Scan the data, and whenever a line contains "none", copy it.

===

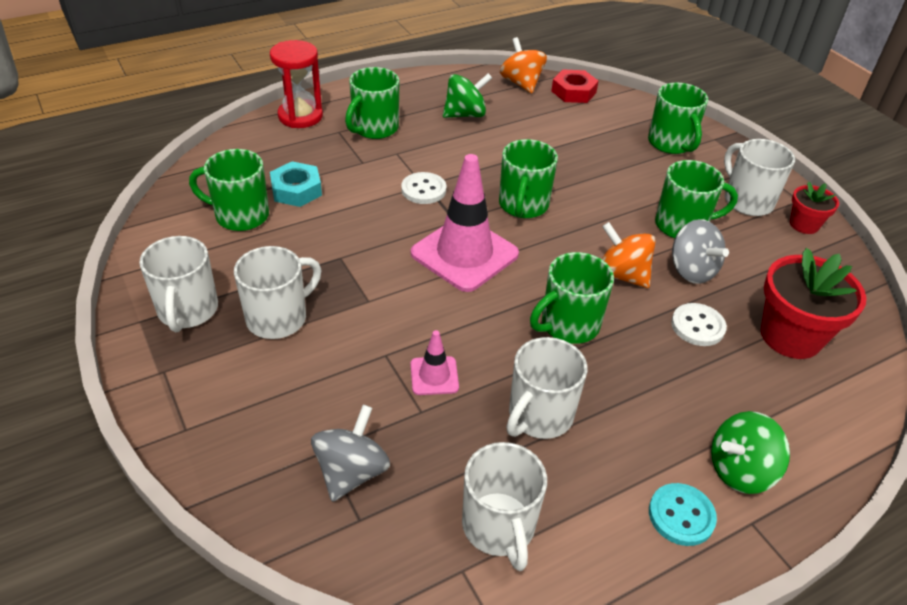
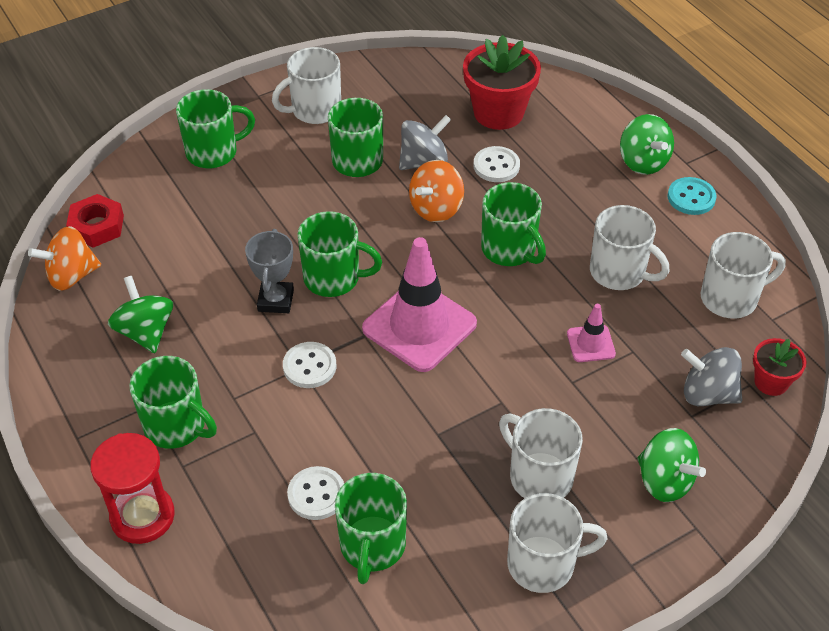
camera: 90 degrees left, 5 degrees up
(247, 412) = (664, 481): none -> green spinning top
(296, 190) = (316, 494): turquoise nut -> white button
(496, 174) = (275, 300): none -> grey trophy
(804, 224) = (349, 79): red flower pot -> red flower pot (771, 382)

===

Task result -
(247, 412) = (664, 481): none -> green spinning top
(496, 174) = (275, 300): none -> grey trophy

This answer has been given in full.